What the exercise asks: Working from the entries that follow, transcribe exactly and only the lines from the one with "(340, 369) = (474, 768): orange" through the last, pictures excluded.

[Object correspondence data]
=======

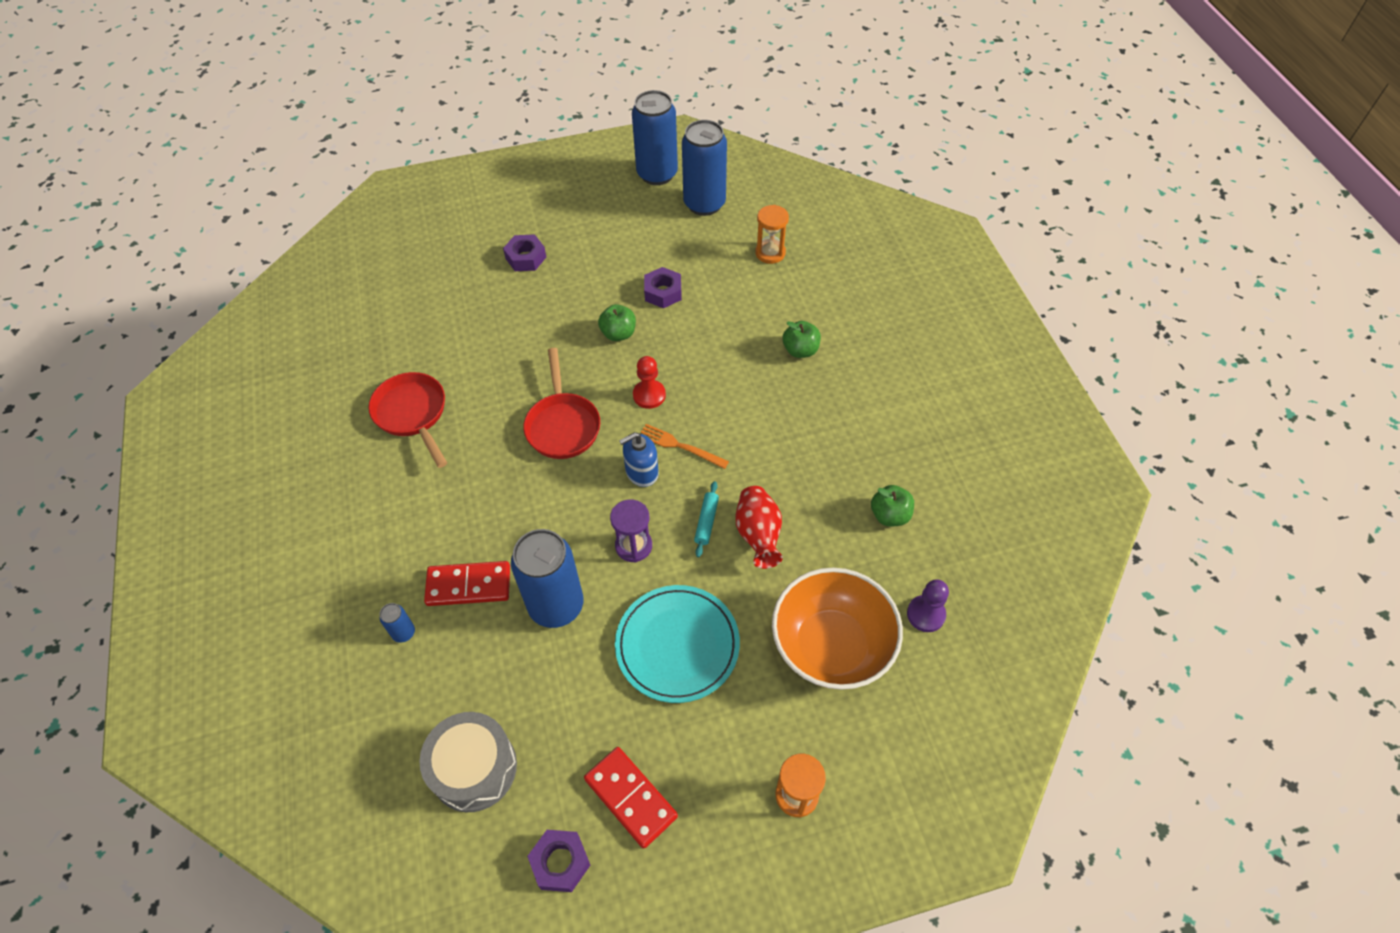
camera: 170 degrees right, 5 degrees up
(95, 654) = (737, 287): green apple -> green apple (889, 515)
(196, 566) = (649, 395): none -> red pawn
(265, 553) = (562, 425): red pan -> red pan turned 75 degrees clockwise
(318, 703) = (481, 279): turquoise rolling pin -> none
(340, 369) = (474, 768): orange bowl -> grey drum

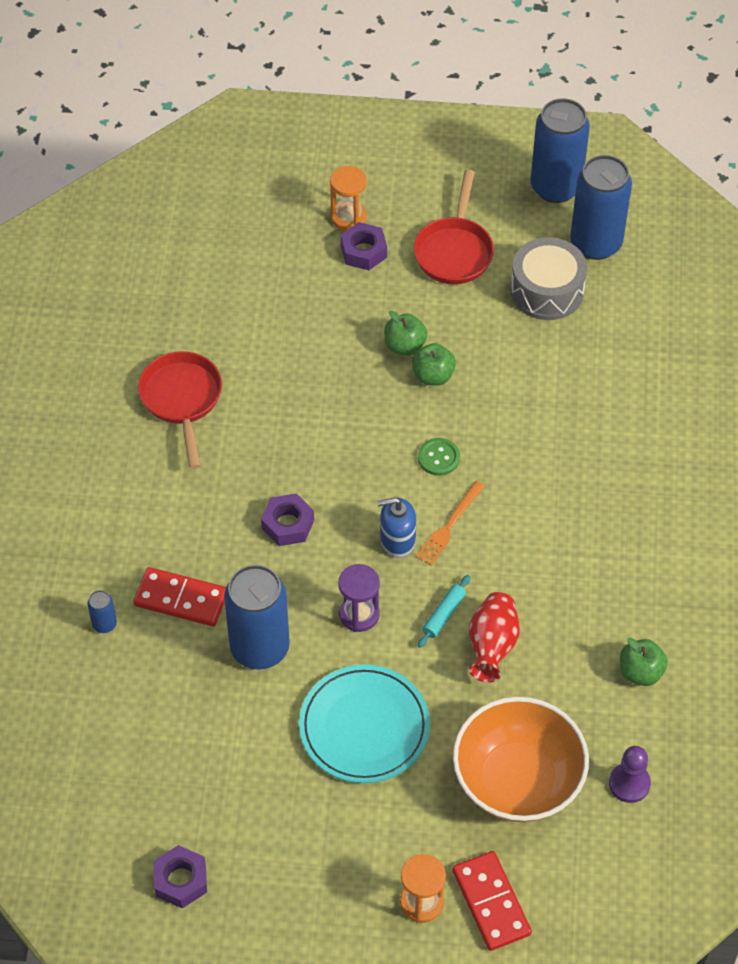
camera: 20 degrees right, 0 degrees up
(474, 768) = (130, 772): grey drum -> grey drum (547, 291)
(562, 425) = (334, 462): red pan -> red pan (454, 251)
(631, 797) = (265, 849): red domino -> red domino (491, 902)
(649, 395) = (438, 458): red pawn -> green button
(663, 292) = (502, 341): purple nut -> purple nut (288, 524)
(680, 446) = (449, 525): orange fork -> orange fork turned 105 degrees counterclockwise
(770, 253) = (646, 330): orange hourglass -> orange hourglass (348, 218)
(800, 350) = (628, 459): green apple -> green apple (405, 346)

=======

Written response:
(340, 369) = (474, 768): orange bowl -> grey drum

camera: 20 degrees right, 0 degrees up
(474, 768) = (130, 772): grey drum -> grey drum (547, 291)
(562, 425) = (334, 462): red pan -> red pan (454, 251)
(631, 797) = (265, 849): red domino -> red domino (491, 902)
(649, 395) = (438, 458): red pawn -> green button
(663, 292) = (502, 341): purple nut -> purple nut (288, 524)
(680, 446) = (449, 525): orange fork -> orange fork turned 105 degrees counterclockwise
(770, 253) = (646, 330): orange hourglass -> orange hourglass (348, 218)
(800, 350) = (628, 459): green apple -> green apple (405, 346)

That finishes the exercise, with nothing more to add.